Stored data
---+---
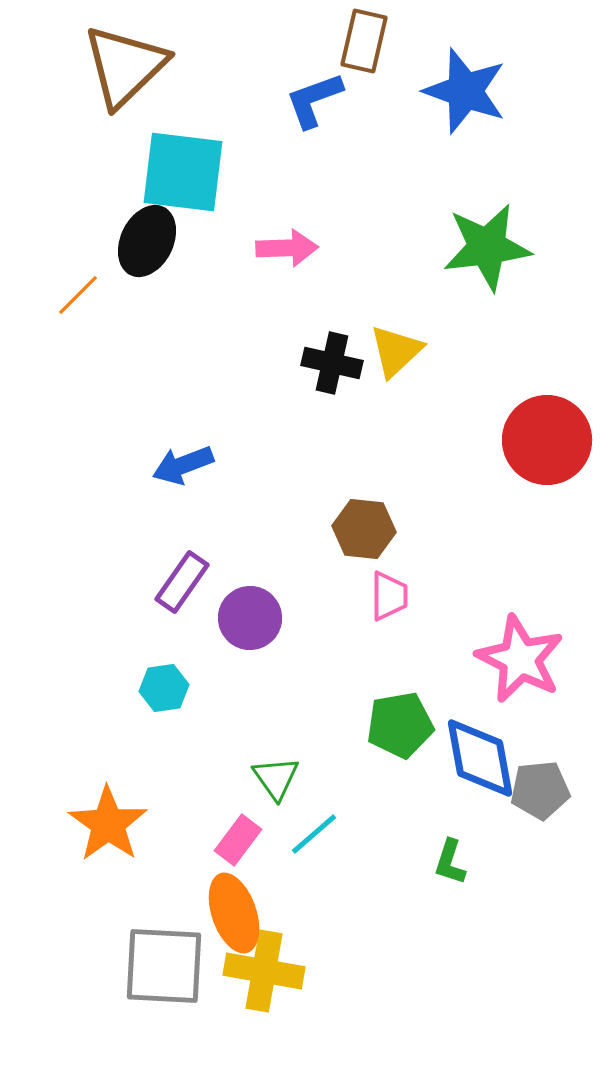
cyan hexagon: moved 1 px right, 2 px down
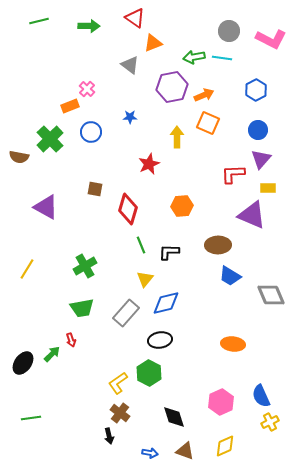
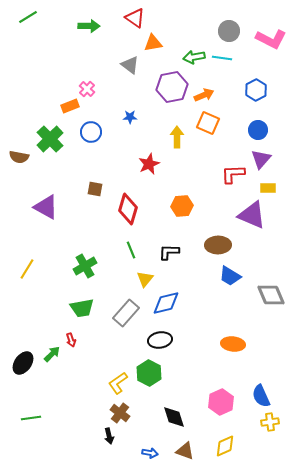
green line at (39, 21): moved 11 px left, 4 px up; rotated 18 degrees counterclockwise
orange triangle at (153, 43): rotated 12 degrees clockwise
green line at (141, 245): moved 10 px left, 5 px down
yellow cross at (270, 422): rotated 18 degrees clockwise
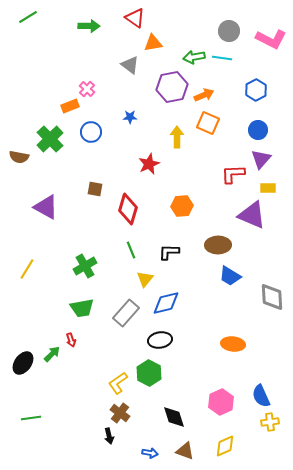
gray diamond at (271, 295): moved 1 px right, 2 px down; rotated 20 degrees clockwise
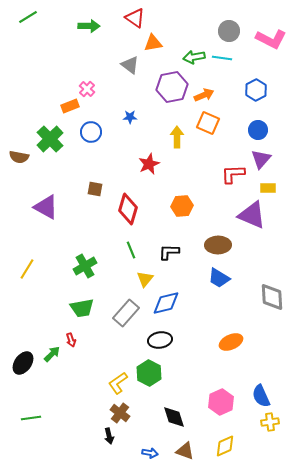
blue trapezoid at (230, 276): moved 11 px left, 2 px down
orange ellipse at (233, 344): moved 2 px left, 2 px up; rotated 30 degrees counterclockwise
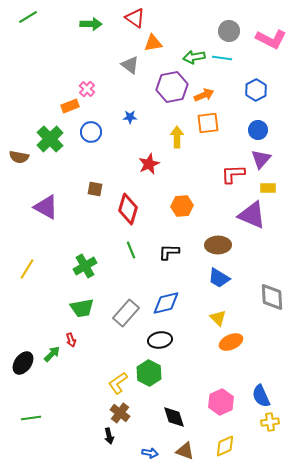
green arrow at (89, 26): moved 2 px right, 2 px up
orange square at (208, 123): rotated 30 degrees counterclockwise
yellow triangle at (145, 279): moved 73 px right, 39 px down; rotated 24 degrees counterclockwise
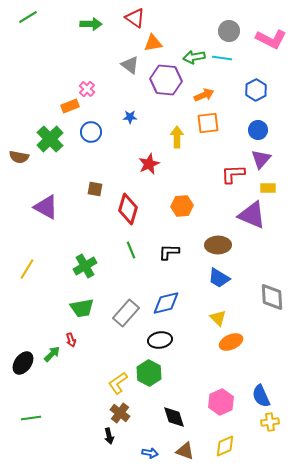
purple hexagon at (172, 87): moved 6 px left, 7 px up; rotated 16 degrees clockwise
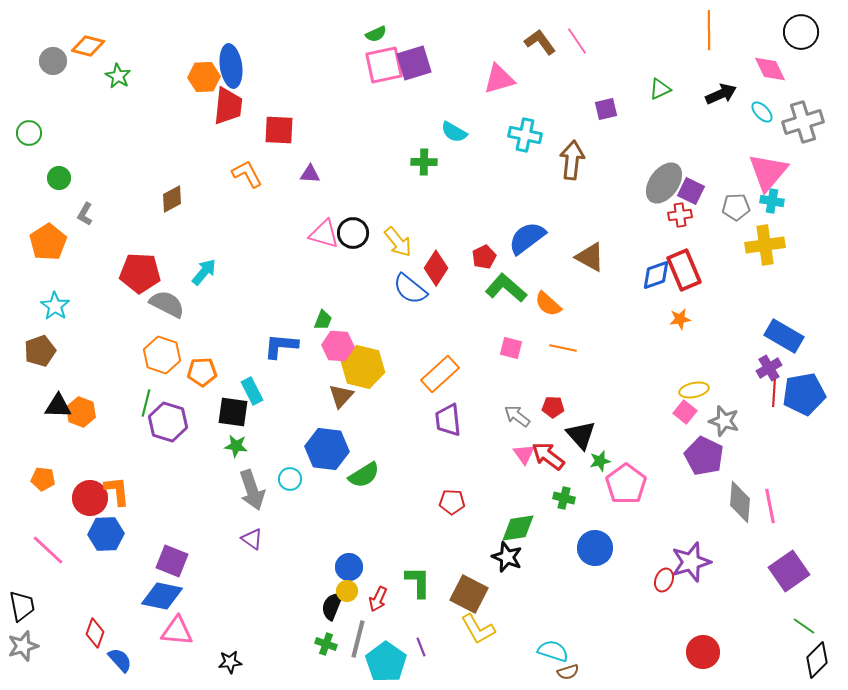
---+---
Copy out every line of the entries above word for word, omitting the pictures.

cyan hexagon: moved 1 px right, 2 px down
green line at (39, 21): moved 11 px left, 4 px up; rotated 18 degrees counterclockwise
orange triangle at (153, 43): rotated 12 degrees clockwise
green line at (141, 245): moved 10 px left, 5 px down
yellow cross at (270, 422): rotated 18 degrees clockwise
gray diamond at (271, 295): moved 1 px right, 2 px down; rotated 20 degrees clockwise
blue trapezoid at (230, 276): moved 11 px left, 2 px down
orange ellipse at (233, 344): moved 2 px left, 2 px up; rotated 30 degrees counterclockwise
green arrow at (89, 26): moved 2 px right, 2 px up
orange square at (208, 123): rotated 30 degrees counterclockwise
yellow triangle at (145, 279): moved 73 px right, 39 px down; rotated 24 degrees counterclockwise
purple hexagon at (172, 87): moved 6 px left, 7 px up; rotated 16 degrees clockwise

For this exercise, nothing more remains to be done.